• [RECORDS SUPPLIED]
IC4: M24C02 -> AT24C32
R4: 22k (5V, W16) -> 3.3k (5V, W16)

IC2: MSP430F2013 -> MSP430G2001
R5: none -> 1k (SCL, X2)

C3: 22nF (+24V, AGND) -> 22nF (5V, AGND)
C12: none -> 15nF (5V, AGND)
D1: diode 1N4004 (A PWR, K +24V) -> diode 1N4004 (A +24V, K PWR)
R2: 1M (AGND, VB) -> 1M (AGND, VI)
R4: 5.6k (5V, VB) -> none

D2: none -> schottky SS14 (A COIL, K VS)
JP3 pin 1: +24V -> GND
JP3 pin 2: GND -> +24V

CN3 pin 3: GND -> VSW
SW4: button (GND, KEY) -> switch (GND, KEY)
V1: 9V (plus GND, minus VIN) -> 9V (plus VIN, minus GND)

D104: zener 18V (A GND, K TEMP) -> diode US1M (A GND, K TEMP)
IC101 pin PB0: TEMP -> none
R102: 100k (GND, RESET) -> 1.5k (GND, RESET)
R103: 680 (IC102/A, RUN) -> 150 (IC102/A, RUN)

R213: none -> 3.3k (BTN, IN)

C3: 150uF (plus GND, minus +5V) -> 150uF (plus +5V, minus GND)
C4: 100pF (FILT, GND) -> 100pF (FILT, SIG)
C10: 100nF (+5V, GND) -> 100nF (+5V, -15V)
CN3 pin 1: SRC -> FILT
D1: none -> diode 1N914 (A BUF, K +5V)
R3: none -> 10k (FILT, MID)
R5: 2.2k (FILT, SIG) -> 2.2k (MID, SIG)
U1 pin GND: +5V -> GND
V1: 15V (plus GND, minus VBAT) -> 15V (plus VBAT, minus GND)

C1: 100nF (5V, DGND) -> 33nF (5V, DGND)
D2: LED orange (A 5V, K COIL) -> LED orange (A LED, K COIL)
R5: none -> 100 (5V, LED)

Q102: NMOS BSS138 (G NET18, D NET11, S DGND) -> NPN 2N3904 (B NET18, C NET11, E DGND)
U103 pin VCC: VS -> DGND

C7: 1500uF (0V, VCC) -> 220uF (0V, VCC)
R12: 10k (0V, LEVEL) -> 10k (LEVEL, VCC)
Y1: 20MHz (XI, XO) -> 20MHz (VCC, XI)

• [WHAT IS EXPECTED] In the listing above, find each line with "minus" and copy it.

• [SOLUTION FOR THIS PROBLEM]
V1: 9V (plus GND, minus VIN) -> 9V (plus VIN, minus GND)
C3: 150uF (plus GND, minus +5V) -> 150uF (plus +5V, minus GND)
V1: 15V (plus GND, minus VBAT) -> 15V (plus VBAT, minus GND)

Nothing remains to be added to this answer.